◆ **Data shown**

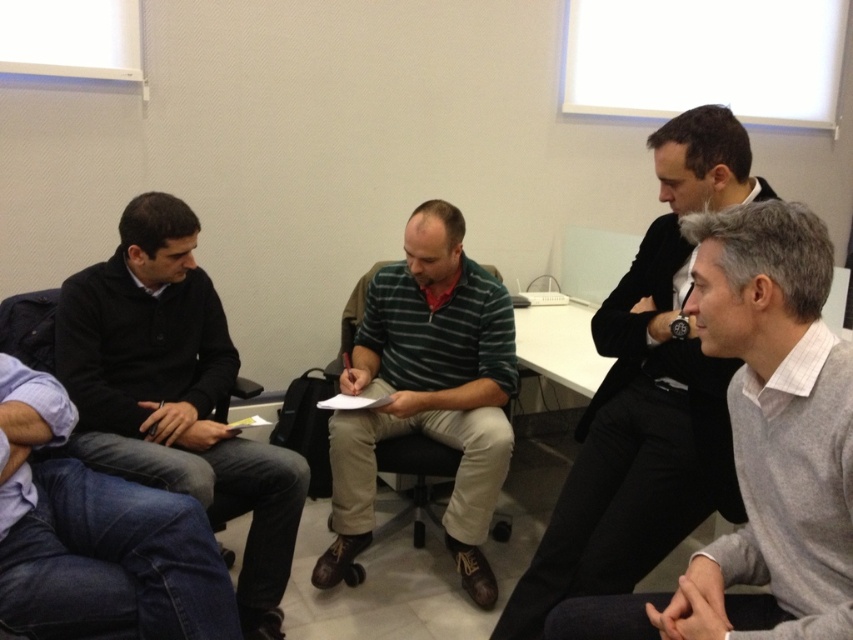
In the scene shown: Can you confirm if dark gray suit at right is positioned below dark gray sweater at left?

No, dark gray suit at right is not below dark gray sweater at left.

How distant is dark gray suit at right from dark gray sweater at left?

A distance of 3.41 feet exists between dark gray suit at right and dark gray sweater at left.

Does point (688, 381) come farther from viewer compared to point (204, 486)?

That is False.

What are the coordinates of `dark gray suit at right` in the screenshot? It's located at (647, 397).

◆ **Assignment**
Recast the text of every item above as a JSON list of strings, one string per line, with blank lines left out. Leave the pictures out of the answer.

◆ **Response to this exercise**
[
  "In the scene shown: Can you confirm if dark gray suit at right is positioned below dark gray sweater at left?",
  "No, dark gray suit at right is not below dark gray sweater at left.",
  "How distant is dark gray suit at right from dark gray sweater at left?",
  "A distance of 3.41 feet exists between dark gray suit at right and dark gray sweater at left.",
  "Does point (688, 381) come farther from viewer compared to point (204, 486)?",
  "That is False.",
  "What are the coordinates of `dark gray suit at right` in the screenshot? It's located at (647, 397)."
]